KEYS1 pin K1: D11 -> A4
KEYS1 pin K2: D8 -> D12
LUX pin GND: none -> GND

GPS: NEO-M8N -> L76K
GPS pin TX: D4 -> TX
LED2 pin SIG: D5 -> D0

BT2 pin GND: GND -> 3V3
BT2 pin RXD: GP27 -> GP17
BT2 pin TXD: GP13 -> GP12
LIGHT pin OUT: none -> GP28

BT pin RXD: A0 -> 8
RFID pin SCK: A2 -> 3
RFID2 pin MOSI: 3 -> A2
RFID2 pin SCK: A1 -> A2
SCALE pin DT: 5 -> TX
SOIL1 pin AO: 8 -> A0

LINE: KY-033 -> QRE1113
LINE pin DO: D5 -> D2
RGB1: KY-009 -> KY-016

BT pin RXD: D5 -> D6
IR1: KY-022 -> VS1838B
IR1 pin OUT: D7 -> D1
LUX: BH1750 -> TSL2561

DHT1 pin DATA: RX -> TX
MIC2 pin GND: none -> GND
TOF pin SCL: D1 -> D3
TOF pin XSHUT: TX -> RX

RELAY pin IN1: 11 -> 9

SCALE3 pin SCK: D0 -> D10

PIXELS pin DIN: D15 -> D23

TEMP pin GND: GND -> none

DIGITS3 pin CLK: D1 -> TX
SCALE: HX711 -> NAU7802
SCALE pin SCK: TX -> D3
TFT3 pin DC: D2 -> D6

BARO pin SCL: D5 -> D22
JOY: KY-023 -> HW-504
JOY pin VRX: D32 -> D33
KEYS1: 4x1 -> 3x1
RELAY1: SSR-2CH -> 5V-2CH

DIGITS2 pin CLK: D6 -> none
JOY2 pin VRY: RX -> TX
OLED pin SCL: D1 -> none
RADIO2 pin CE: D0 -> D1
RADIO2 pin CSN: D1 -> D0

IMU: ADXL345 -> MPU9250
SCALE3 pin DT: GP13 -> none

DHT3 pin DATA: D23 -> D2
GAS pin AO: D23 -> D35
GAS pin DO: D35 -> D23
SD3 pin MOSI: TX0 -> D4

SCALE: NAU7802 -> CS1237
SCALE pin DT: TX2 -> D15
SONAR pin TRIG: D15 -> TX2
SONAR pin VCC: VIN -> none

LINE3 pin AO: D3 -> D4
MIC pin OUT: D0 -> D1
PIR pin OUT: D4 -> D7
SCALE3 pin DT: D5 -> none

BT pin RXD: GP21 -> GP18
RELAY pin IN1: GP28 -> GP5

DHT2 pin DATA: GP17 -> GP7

_REQUIRED ACTION_
All lines in the data above from the one with "JOY pin VRX: D32 -> D33" through the one with "SCALE3 pin DT: GP13 -> none" must be repeated exactly, and no others.

_RESULT_
JOY pin VRX: D32 -> D33
KEYS1: 4x1 -> 3x1
RELAY1: SSR-2CH -> 5V-2CH

DIGITS2 pin CLK: D6 -> none
JOY2 pin VRY: RX -> TX
OLED pin SCL: D1 -> none
RADIO2 pin CE: D0 -> D1
RADIO2 pin CSN: D1 -> D0

IMU: ADXL345 -> MPU9250
SCALE3 pin DT: GP13 -> none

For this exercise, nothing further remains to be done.